### WHAT YOU SHOULD DO
Print out each entry below exactly; do not carry over any image.

....

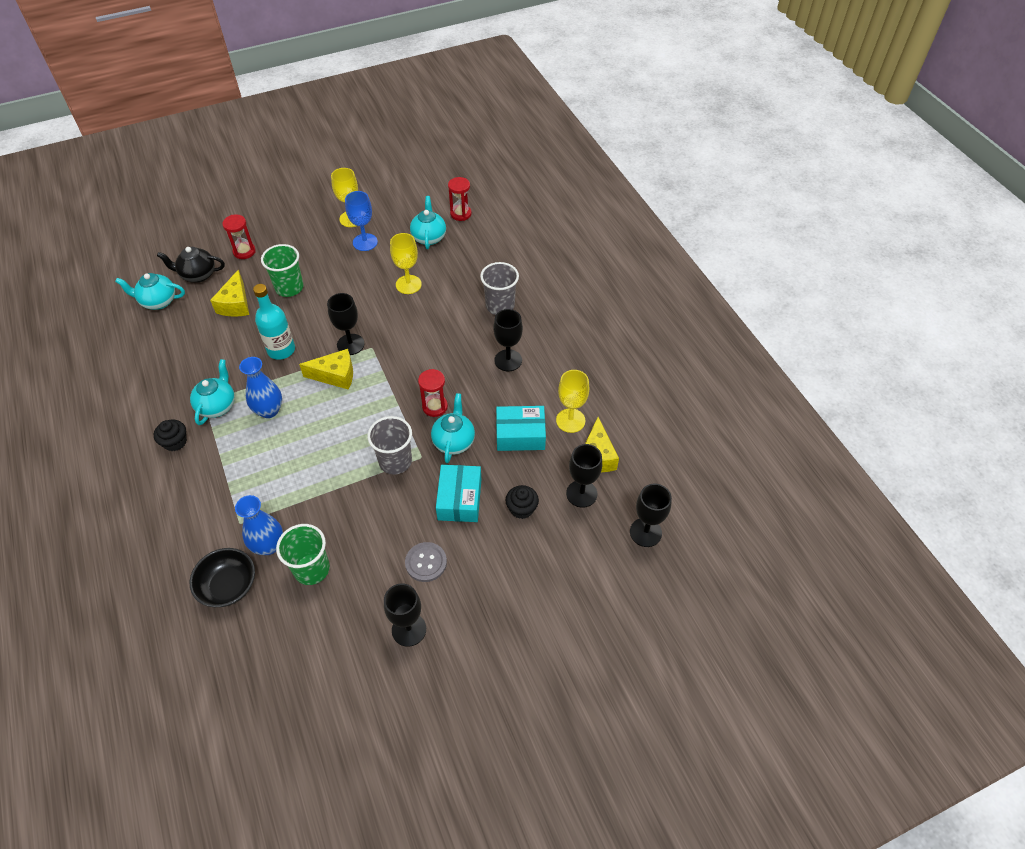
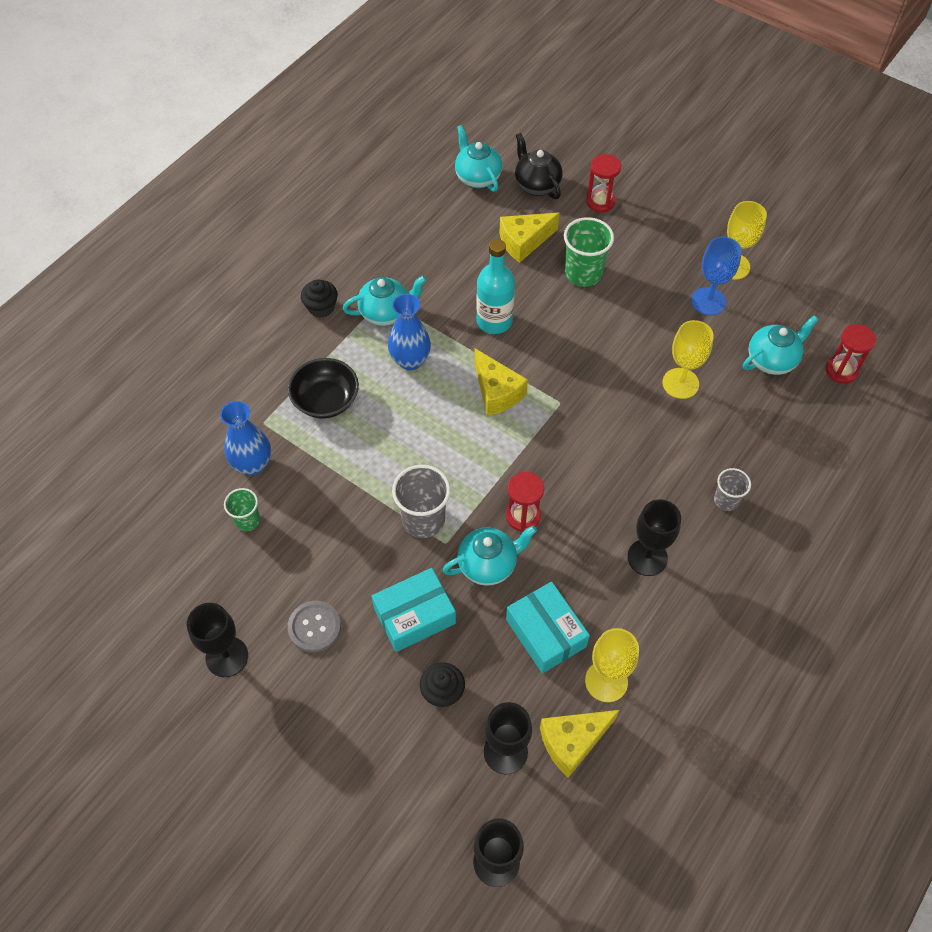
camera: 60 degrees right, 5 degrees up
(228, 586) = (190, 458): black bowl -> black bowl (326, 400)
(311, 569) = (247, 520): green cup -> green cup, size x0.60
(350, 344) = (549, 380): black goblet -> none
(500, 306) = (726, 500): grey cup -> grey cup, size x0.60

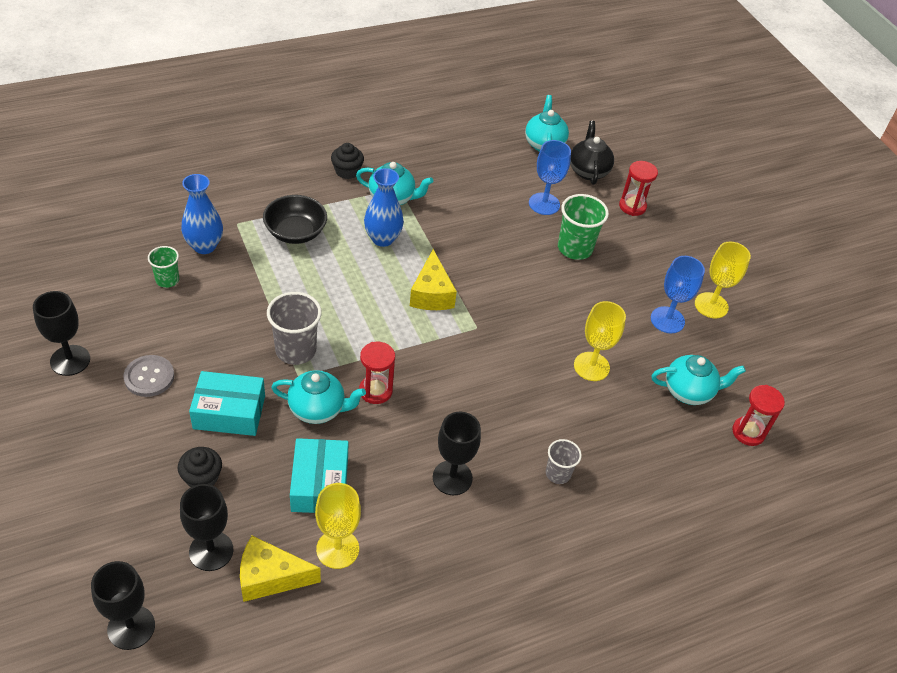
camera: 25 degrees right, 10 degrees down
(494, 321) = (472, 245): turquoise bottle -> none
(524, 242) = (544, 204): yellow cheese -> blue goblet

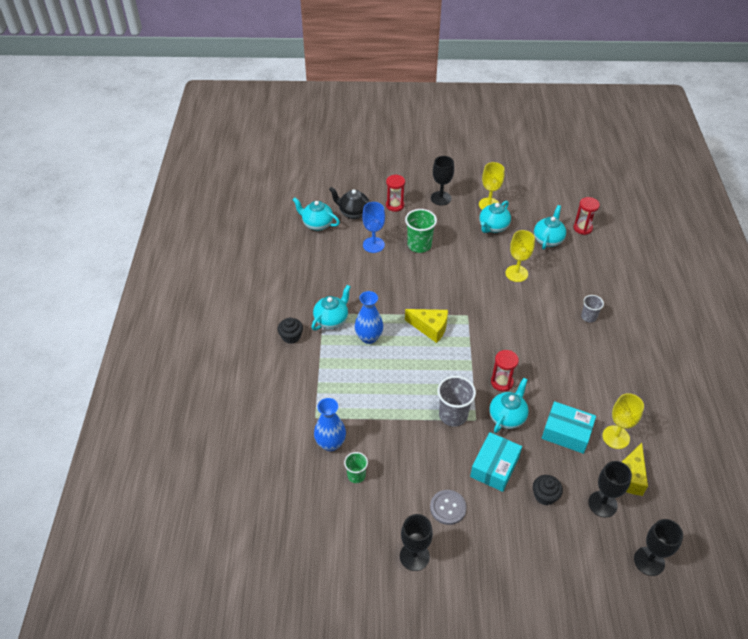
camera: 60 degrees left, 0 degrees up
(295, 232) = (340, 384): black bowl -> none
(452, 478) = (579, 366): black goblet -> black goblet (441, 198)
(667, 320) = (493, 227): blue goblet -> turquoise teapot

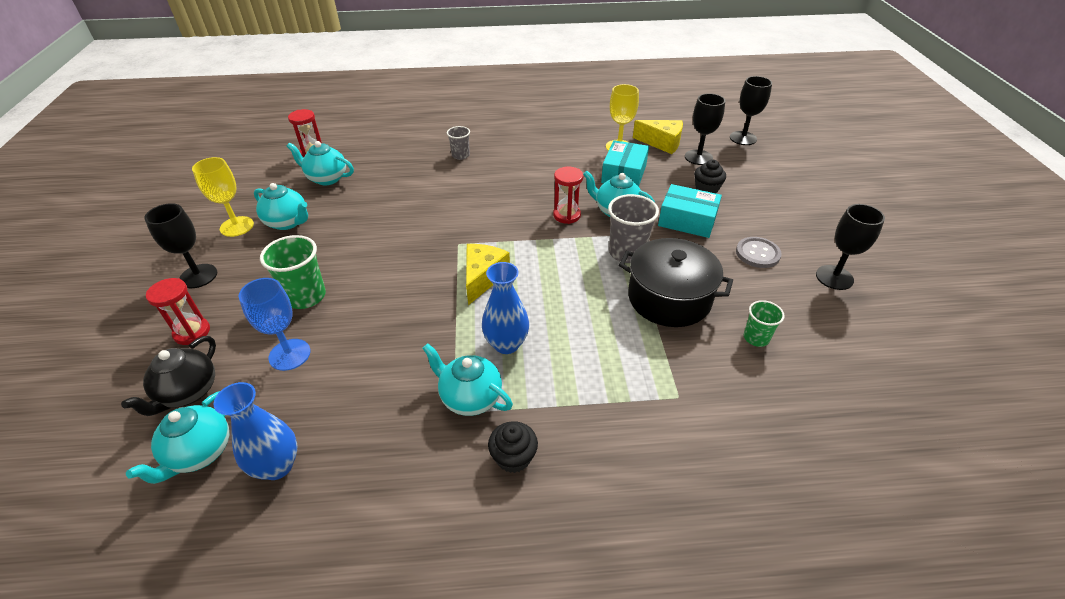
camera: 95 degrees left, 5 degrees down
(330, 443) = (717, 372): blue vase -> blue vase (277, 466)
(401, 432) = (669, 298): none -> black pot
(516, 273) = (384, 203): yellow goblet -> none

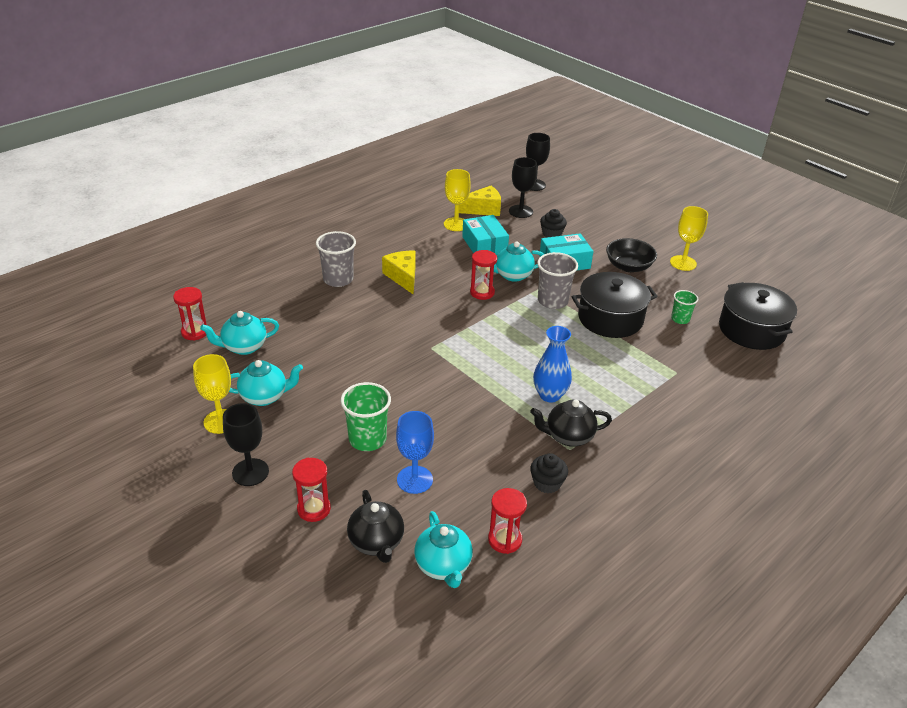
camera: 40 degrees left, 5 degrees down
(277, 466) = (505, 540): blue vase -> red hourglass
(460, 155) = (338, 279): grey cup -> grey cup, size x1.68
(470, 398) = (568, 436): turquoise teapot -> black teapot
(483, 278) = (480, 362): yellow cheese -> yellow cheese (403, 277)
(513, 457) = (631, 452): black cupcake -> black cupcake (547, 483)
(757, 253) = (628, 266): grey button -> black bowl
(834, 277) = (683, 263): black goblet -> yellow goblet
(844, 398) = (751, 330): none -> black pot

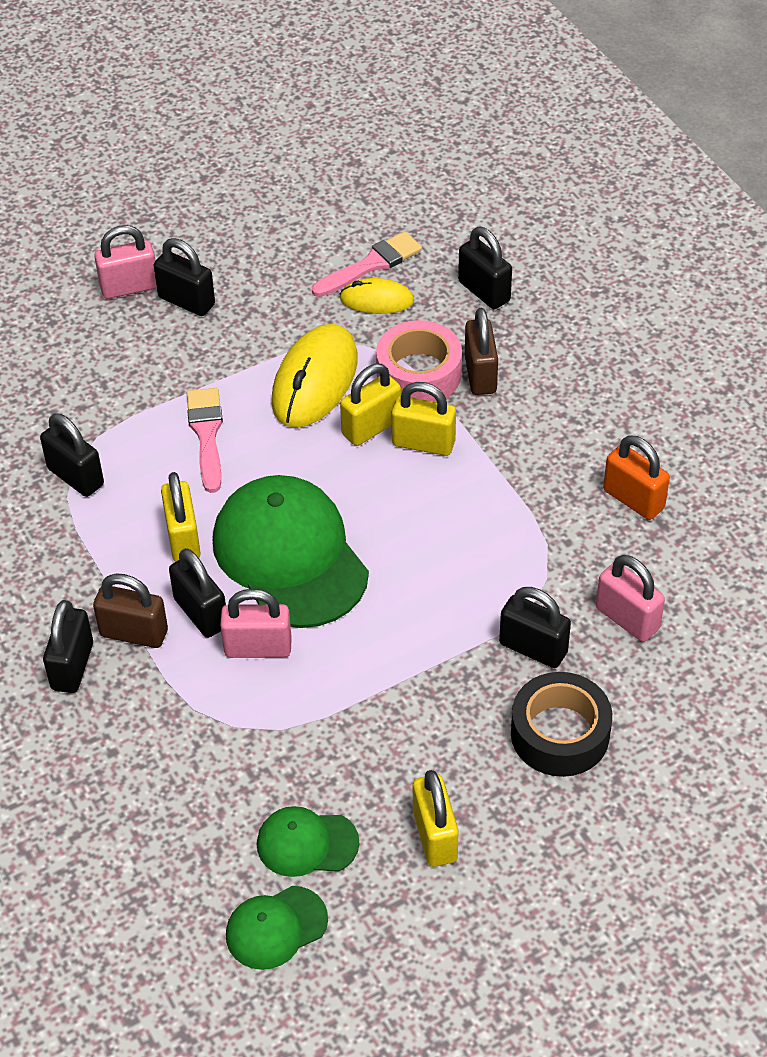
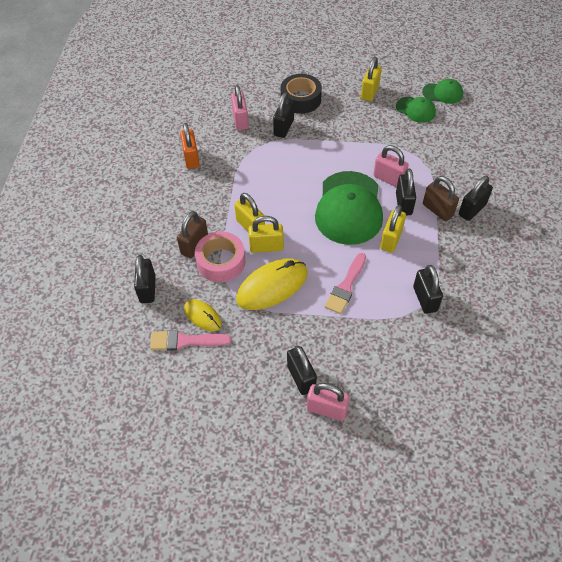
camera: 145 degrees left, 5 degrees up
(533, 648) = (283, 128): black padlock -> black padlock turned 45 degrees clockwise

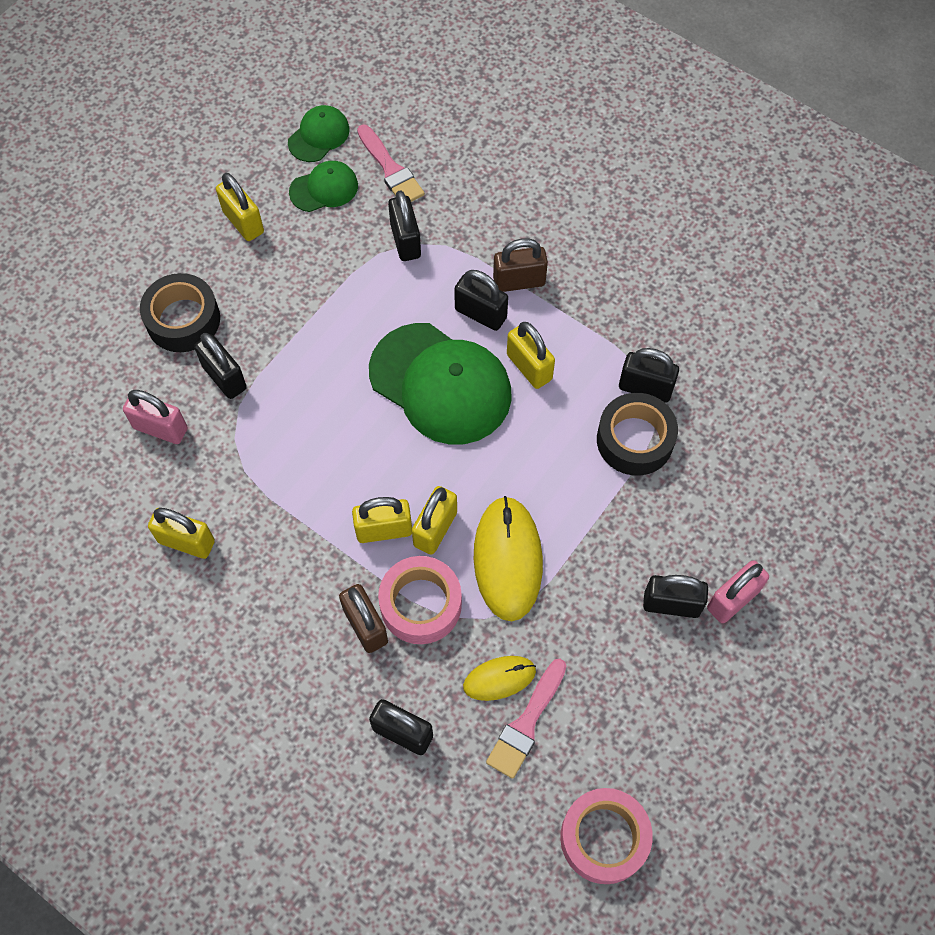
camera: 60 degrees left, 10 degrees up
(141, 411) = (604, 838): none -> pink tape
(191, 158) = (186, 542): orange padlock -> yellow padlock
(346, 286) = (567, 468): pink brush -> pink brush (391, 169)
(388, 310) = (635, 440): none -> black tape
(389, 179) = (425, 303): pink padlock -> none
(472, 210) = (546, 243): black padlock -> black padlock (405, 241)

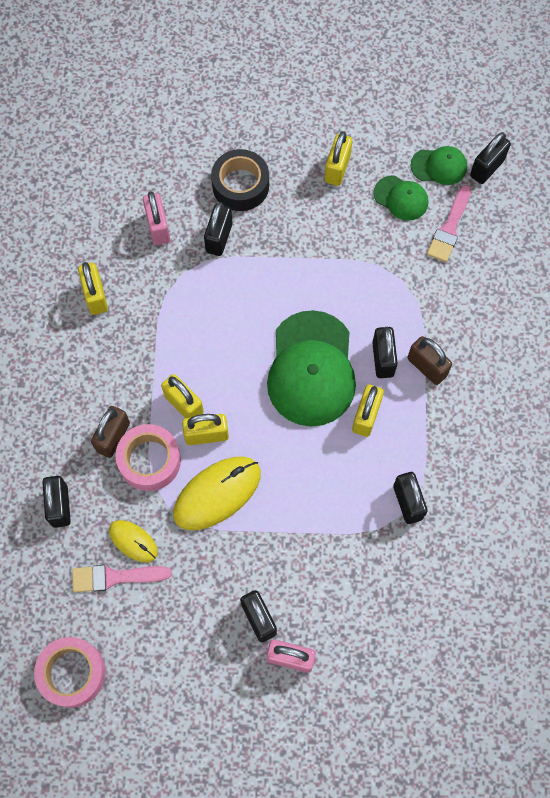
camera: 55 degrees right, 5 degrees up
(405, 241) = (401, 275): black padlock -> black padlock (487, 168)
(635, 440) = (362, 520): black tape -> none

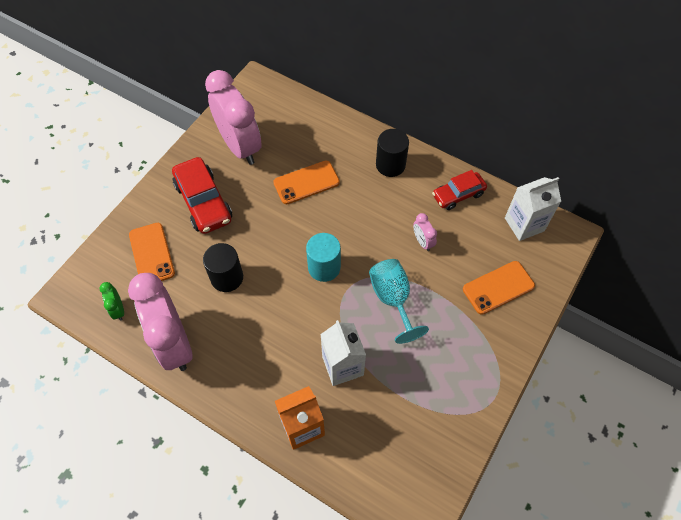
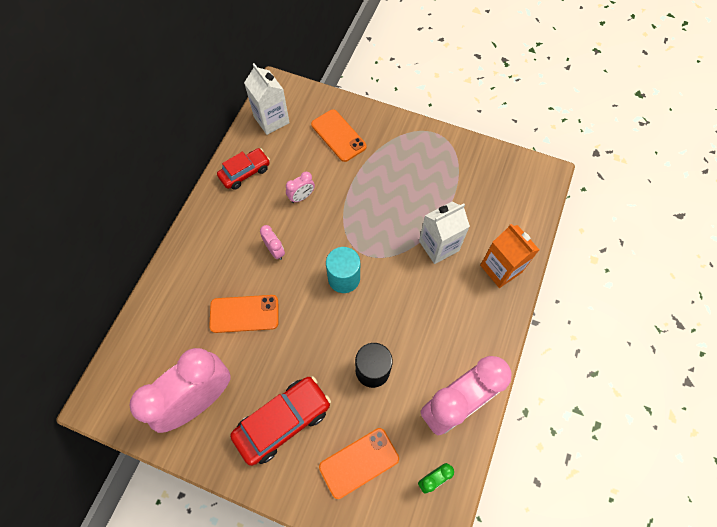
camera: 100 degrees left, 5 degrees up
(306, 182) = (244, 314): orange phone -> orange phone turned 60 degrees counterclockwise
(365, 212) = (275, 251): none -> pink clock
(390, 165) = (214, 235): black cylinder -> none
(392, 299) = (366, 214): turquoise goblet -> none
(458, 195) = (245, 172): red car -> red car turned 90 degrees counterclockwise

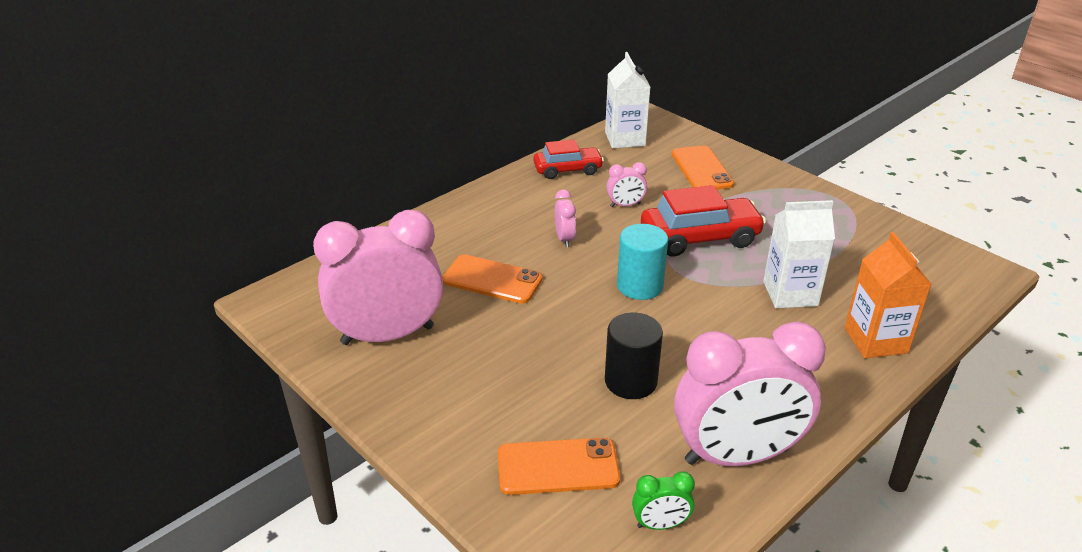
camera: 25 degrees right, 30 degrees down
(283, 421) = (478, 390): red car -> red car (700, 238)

....

### WRITTEN SOLUTION
camera: 60 degrees right, 5 degrees up
(228, 586) = (190, 458): black bowl -> black bowl (326, 400)
(311, 569) = (247, 520): green cup -> green cup, size x0.60
(350, 344) = (549, 380): black goblet -> none
(500, 306) = (726, 500): grey cup -> grey cup, size x0.60

camera: 25 degrees right, 10 degrees down
(494, 321) = (472, 245): turquoise bottle -> none
(524, 242) = (544, 204): yellow cheese -> blue goblet

camera: 60 degrees left, 0 degrees up
(295, 232) = (340, 384): black bowl -> none
(452, 478) = (579, 366): black goblet -> black goblet (441, 198)
(667, 320) = (493, 227): blue goblet -> turquoise teapot

camera: 95 degrees left, 5 degrees down
(330, 443) = (717, 372): blue vase -> blue vase (277, 466)
(401, 432) = (669, 298): none -> black pot
(516, 273) = (384, 203): yellow goblet -> none

camera: 40 degrees left, 5 degrees down
(277, 466) = (505, 540): blue vase -> red hourglass
(460, 155) = (338, 279): grey cup -> grey cup, size x1.68
(470, 398) = (568, 436): turquoise teapot -> black teapot
(483, 278) = (480, 362): yellow cheese -> yellow cheese (403, 277)
(513, 457) = (631, 452): black cupcake -> black cupcake (547, 483)
(757, 253) = (628, 266): grey button -> black bowl
(834, 277) = (683, 263): black goblet -> yellow goblet
(844, 398) = (751, 330): none -> black pot

camera: 145 degrees left, 5 degrees up
(533, 648) = (283, 128): black padlock -> black padlock turned 45 degrees clockwise

camera: 60 degrees left, 10 degrees up
(141, 411) = (604, 838): none -> pink tape
(191, 158) = (186, 542): orange padlock -> yellow padlock
(346, 286) = (567, 468): pink brush -> pink brush (391, 169)
(388, 310) = (635, 440): none -> black tape
(389, 179) = (425, 303): pink padlock -> none
(472, 210) = (546, 243): black padlock -> black padlock (405, 241)

camera: 55 degrees right, 5 degrees up
(405, 241) = (401, 275): black padlock -> black padlock (487, 168)
(635, 440) = (362, 520): black tape -> none

camera: 100 degrees left, 5 degrees up
(306, 182) = (244, 314): orange phone -> orange phone turned 60 degrees counterclockwise
(365, 212) = (275, 251): none -> pink clock
(390, 165) = (214, 235): black cylinder -> none
(392, 299) = (366, 214): turquoise goblet -> none
(458, 195) = (245, 172): red car -> red car turned 90 degrees counterclockwise

camera: 25 degrees right, 30 degrees down
(283, 421) = (478, 390): red car -> red car (700, 238)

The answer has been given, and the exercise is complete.